__WHAT IS REQUIRED__: From the entries below, copy exactly the lines from the one that contains "(263, 497) = (382, 363): yellow" through the one that contains "camera: 140 degrees right, 5 degrees down", both included, and only those.

__EXERCISE INPUT__:
--- START ---

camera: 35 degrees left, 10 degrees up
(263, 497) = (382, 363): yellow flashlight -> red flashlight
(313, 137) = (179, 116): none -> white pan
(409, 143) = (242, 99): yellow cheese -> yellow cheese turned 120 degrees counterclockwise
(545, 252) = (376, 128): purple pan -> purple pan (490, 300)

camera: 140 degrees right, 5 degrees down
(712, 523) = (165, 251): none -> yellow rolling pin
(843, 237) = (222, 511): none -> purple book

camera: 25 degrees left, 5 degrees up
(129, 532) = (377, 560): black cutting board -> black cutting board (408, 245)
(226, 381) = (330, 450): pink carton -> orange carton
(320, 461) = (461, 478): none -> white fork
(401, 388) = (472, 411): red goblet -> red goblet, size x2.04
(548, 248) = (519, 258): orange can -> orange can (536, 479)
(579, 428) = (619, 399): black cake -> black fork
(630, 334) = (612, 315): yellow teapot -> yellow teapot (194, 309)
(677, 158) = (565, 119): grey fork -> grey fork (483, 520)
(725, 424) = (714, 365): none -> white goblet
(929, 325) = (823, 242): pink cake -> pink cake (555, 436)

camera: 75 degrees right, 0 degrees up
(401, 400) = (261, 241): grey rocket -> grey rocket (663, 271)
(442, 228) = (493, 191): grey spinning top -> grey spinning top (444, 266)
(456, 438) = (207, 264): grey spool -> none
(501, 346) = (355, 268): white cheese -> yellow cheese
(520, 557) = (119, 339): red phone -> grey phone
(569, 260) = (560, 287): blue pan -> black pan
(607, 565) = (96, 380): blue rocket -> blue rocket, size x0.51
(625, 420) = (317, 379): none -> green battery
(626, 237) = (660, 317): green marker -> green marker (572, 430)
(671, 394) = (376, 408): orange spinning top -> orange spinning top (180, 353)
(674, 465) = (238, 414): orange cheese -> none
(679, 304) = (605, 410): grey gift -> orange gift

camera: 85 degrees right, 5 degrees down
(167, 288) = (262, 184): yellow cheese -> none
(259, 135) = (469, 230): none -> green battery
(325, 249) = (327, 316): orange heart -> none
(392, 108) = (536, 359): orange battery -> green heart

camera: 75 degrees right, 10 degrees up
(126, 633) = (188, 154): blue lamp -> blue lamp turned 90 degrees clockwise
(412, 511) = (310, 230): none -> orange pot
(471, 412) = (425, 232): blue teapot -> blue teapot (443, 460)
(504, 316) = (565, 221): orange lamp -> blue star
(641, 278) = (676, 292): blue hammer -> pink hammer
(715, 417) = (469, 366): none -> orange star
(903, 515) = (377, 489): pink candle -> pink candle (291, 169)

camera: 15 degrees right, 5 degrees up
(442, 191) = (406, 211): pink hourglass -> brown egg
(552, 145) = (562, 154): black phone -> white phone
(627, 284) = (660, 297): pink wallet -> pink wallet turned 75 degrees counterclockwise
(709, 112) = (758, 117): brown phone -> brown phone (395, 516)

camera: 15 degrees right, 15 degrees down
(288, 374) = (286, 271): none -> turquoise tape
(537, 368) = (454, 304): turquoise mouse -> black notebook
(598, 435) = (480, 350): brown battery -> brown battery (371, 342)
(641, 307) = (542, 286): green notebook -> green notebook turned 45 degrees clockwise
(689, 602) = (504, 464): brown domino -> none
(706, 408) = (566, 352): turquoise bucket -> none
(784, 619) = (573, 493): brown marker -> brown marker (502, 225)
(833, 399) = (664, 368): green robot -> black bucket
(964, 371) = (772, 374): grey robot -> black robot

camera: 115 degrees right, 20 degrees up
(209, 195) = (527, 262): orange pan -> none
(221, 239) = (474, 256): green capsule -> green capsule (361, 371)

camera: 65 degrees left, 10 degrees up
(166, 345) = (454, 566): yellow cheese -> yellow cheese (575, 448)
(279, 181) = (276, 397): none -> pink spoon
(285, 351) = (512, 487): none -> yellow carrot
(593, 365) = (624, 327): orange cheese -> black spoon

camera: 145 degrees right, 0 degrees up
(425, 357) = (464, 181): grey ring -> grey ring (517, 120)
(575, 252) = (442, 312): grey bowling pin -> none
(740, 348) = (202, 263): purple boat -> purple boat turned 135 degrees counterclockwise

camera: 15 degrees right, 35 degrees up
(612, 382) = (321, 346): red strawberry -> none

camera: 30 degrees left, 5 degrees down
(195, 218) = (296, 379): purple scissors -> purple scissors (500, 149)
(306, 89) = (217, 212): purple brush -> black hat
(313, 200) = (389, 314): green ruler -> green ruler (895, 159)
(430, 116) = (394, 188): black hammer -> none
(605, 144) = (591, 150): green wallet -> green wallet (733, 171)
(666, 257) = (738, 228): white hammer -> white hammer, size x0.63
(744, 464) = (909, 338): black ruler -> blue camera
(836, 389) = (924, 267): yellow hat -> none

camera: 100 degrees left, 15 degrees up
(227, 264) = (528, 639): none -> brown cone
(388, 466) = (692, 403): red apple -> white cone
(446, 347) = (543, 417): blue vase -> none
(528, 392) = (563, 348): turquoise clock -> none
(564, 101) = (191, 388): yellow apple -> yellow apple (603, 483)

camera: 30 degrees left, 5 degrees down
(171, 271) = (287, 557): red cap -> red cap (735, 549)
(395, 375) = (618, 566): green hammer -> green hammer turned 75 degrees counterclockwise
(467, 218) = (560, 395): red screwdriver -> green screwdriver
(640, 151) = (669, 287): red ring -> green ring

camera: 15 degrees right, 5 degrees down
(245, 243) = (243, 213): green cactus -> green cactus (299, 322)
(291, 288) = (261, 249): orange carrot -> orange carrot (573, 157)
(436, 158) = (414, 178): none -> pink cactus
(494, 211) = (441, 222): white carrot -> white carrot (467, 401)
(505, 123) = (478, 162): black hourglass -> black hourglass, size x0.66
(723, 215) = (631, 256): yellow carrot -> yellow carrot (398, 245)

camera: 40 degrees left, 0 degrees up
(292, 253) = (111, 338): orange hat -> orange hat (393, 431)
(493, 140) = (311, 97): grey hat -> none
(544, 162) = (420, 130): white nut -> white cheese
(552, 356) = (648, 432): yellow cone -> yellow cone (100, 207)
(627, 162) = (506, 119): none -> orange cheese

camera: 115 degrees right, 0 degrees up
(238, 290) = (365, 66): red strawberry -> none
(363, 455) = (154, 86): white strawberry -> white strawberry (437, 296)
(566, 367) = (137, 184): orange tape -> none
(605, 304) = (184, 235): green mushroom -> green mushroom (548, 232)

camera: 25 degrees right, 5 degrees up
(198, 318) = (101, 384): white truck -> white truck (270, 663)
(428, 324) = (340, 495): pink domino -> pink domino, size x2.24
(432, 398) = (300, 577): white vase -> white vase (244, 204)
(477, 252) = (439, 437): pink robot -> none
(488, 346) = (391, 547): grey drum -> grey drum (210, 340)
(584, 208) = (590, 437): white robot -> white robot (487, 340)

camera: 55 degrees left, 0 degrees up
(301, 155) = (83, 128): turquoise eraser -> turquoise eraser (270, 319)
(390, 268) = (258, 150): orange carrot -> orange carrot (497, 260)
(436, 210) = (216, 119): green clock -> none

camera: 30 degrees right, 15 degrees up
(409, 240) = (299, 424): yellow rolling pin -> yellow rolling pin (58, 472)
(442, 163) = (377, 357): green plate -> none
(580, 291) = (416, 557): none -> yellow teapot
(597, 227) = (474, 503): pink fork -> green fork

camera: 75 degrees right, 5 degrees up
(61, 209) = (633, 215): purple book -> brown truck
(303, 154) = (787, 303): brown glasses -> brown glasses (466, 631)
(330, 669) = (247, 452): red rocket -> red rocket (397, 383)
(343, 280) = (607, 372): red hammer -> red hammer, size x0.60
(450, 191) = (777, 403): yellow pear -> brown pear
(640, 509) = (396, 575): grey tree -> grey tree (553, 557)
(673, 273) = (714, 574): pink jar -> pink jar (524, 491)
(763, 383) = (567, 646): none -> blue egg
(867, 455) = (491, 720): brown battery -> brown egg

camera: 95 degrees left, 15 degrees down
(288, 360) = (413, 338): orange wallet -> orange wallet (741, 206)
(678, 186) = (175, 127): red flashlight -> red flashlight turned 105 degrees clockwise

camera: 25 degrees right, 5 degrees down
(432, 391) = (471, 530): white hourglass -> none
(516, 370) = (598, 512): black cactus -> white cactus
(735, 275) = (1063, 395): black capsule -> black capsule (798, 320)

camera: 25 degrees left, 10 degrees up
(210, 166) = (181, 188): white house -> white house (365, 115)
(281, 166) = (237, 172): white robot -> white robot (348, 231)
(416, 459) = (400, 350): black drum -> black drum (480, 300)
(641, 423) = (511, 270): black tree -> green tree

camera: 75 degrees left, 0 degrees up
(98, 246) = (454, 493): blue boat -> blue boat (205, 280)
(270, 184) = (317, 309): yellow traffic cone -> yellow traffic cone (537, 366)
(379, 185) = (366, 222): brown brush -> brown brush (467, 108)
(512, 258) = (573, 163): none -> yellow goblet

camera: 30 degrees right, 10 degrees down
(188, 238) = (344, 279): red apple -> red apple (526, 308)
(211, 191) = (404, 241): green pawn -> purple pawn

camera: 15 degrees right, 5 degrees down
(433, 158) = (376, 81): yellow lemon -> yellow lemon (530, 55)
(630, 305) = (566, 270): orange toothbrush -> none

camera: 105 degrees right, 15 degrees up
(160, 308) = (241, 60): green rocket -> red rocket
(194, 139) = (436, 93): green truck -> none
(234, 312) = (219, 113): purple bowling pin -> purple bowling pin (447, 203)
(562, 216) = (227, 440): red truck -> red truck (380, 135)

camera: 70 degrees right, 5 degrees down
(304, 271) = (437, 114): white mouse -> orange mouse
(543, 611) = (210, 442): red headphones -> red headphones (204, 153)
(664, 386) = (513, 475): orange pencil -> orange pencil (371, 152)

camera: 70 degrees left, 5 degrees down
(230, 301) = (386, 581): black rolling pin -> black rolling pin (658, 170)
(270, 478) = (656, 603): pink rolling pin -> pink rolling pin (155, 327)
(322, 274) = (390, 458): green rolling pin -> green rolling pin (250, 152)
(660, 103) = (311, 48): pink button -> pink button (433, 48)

--- END ---

__TASK ANSWER__:
(263, 497) = (382, 363): yellow flashlight -> red flashlight
(313, 137) = (179, 116): none -> white pan
(409, 143) = (242, 99): yellow cheese -> yellow cheese turned 120 degrees counterclockwise
(545, 252) = (376, 128): purple pan -> purple pan (490, 300)

camera: 140 degrees right, 5 degrees down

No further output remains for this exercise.